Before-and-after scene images
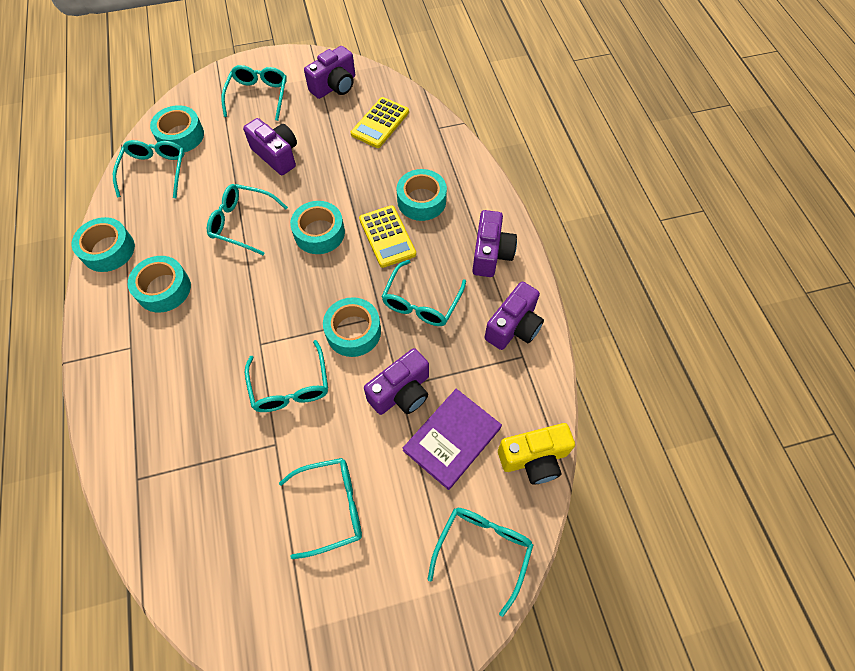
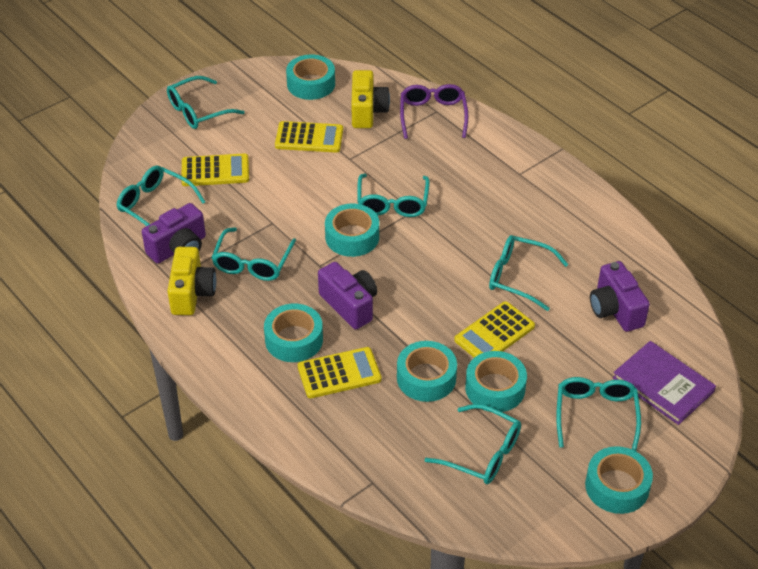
purple camera: 5 -> 3
purple glasses: 0 -> 1
yellow calculator: 2 -> 4
yellow camera: 1 -> 2

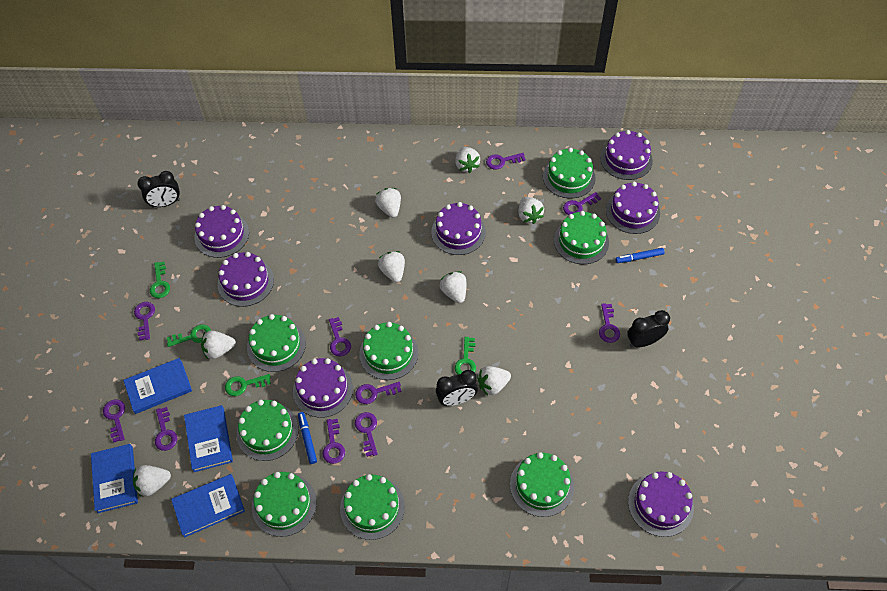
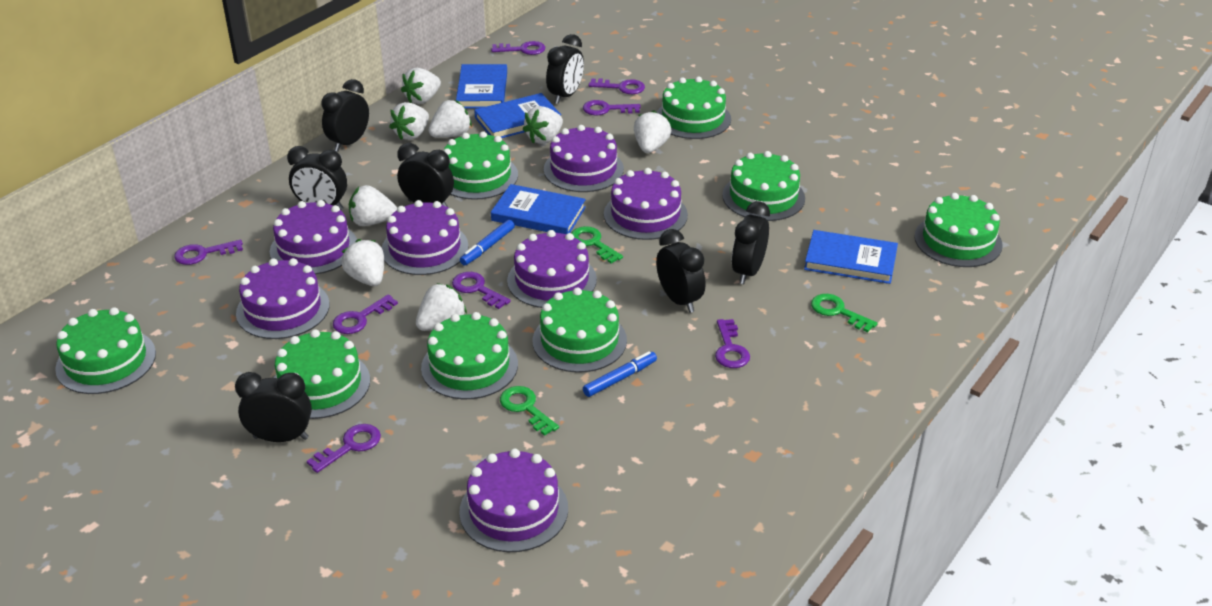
black clock: 3 -> 7
green key: 4 -> 3
purple key: 10 -> 8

• WORK REQUEST: Give again, exactly as written, the lines from the one with "yellow camera: 1 -> 2" through the last line of the entries above, but skip the pictures.

• FINISHED TASK:
yellow camera: 1 -> 2

black clock: 3 -> 7
green key: 4 -> 3
purple key: 10 -> 8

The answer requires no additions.